How to complete this task:
Retype each record exactly.

Provided entries:
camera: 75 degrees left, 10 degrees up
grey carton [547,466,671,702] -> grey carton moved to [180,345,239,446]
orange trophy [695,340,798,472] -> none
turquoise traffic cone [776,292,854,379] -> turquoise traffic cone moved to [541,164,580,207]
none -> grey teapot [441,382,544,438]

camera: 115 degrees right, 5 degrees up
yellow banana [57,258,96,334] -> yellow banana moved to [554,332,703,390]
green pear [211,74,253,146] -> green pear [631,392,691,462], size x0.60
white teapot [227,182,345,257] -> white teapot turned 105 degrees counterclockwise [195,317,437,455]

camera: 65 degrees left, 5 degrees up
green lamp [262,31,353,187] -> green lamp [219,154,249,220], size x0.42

Solution for this task:
camera: 75 degrees left, 10 degrees up
grey carton [547,466,671,702] -> grey carton moved to [180,345,239,446]
orange trophy [695,340,798,472] -> none
turquoise traffic cone [776,292,854,379] -> turquoise traffic cone moved to [541,164,580,207]
none -> grey teapot [441,382,544,438]

camera: 115 degrees right, 5 degrees up
yellow banana [57,258,96,334] -> yellow banana moved to [554,332,703,390]
green pear [211,74,253,146] -> green pear [631,392,691,462], size x0.60
white teapot [227,182,345,257] -> white teapot turned 105 degrees counterclockwise [195,317,437,455]

camera: 65 degrees left, 5 degrees up
green lamp [262,31,353,187] -> green lamp [219,154,249,220], size x0.42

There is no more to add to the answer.